Problem: Where in the data below does the word "down" appear? Copy each line that holds it.

Data section:
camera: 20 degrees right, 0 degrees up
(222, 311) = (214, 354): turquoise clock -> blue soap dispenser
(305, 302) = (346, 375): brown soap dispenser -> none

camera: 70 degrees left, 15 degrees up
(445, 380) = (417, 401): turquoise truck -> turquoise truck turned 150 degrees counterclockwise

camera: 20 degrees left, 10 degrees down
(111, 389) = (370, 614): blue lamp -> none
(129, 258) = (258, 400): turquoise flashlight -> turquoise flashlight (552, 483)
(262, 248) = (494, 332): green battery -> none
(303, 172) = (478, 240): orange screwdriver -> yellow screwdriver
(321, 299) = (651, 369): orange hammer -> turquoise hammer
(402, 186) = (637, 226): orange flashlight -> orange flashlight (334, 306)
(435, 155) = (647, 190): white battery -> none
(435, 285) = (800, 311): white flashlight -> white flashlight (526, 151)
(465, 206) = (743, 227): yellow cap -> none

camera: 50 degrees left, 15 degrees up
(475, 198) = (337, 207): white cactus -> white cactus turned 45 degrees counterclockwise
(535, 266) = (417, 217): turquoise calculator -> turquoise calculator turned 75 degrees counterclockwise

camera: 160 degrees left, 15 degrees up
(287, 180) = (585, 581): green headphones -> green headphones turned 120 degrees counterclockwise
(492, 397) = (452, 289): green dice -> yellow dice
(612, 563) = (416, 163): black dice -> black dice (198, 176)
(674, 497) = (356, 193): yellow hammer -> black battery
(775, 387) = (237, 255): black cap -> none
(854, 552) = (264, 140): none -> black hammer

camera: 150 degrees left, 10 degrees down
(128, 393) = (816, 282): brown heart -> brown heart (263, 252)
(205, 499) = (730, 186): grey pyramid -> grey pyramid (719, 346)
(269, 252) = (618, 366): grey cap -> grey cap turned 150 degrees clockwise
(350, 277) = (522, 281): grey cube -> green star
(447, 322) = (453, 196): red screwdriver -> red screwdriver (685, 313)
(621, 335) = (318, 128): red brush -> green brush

Solved problem:
camera: 20 degrees left, 10 degrees down
camera: 150 degrees left, 10 degrees down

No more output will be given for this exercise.